__Assignment__
From the listing below, extract every line containing "second".

__Dataset excerpts__
▬▬▬▬▬▬▬▬▬▬
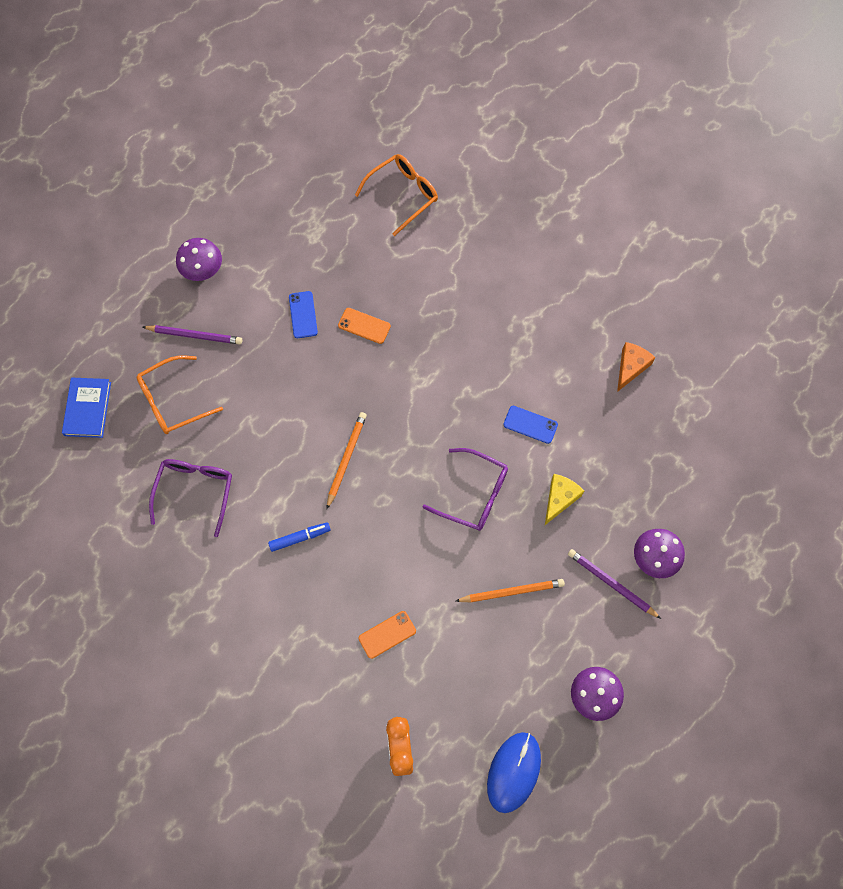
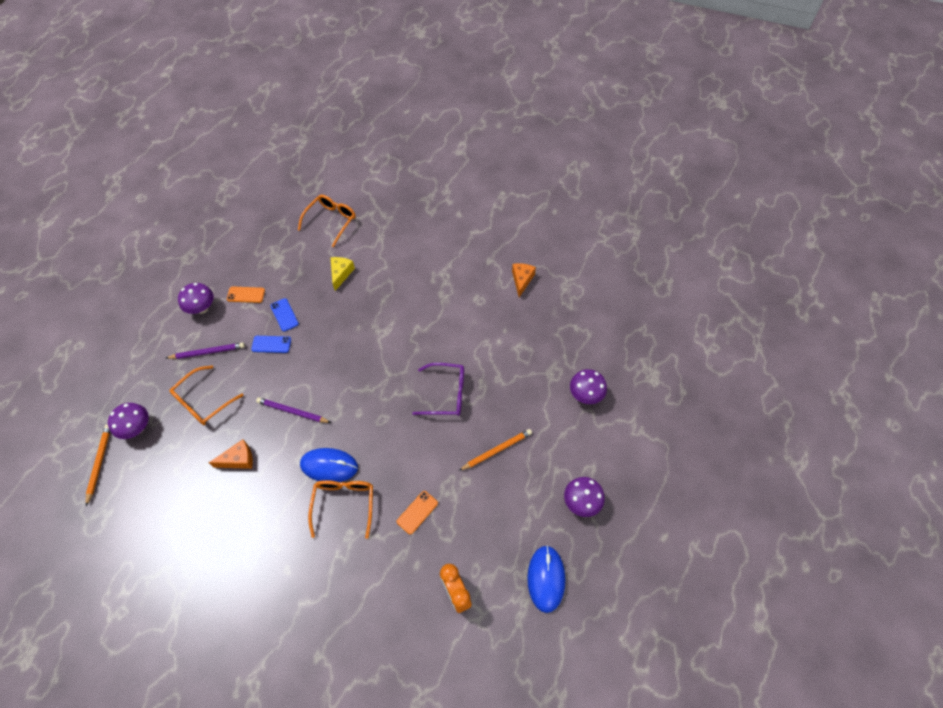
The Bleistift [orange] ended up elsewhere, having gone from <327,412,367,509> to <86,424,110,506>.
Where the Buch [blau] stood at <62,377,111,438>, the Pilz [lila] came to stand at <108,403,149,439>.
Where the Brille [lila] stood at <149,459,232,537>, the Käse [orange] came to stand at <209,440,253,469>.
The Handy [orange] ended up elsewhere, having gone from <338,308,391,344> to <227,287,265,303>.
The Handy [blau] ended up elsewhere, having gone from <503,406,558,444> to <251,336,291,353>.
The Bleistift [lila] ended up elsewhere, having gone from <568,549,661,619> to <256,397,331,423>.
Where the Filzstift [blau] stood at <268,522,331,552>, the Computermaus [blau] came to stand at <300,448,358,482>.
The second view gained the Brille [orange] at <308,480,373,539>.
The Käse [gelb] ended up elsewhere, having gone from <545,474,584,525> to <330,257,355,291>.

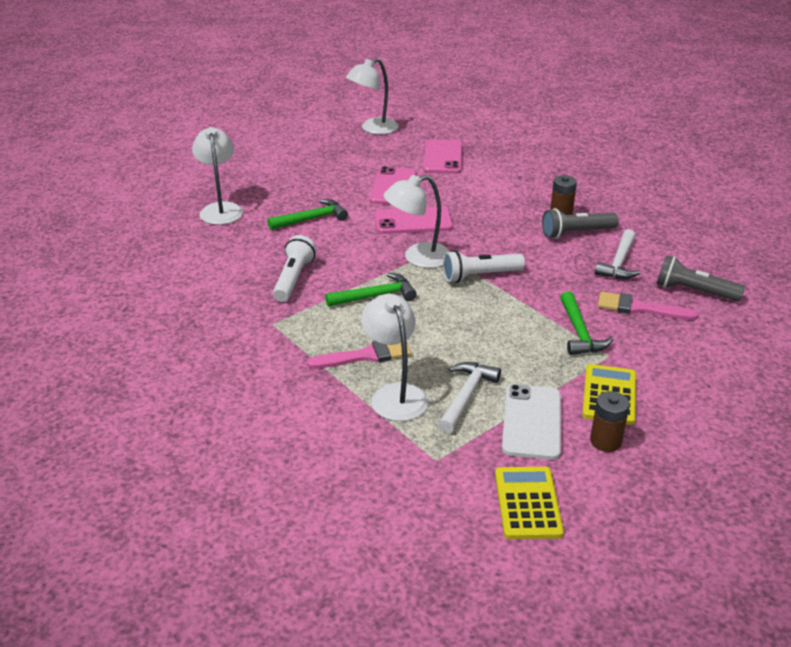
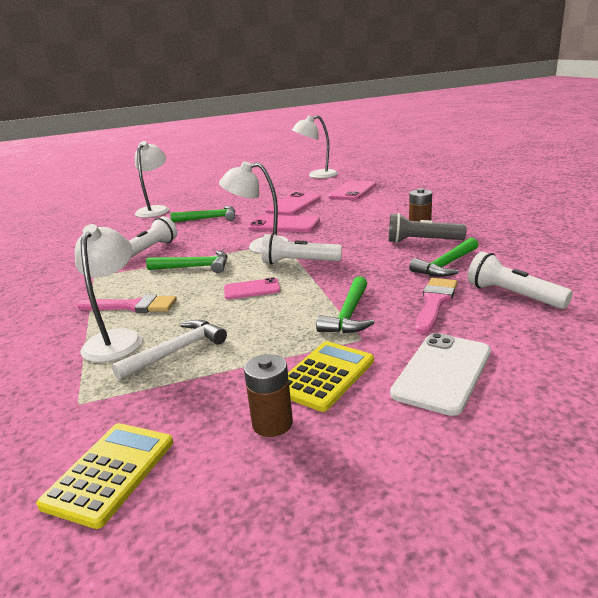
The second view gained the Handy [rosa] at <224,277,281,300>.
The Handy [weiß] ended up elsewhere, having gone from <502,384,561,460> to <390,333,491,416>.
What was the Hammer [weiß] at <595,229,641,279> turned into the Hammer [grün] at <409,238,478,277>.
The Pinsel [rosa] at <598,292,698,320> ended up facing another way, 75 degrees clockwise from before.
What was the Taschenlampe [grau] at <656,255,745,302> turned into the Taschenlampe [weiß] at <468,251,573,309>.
▬▬▬▬▬▬▬▬▬▬
__Response area__
The second view gained the Brille [orange] at <308,480,373,539>.
The second view gained the Handy [rosa] at <224,277,281,300>.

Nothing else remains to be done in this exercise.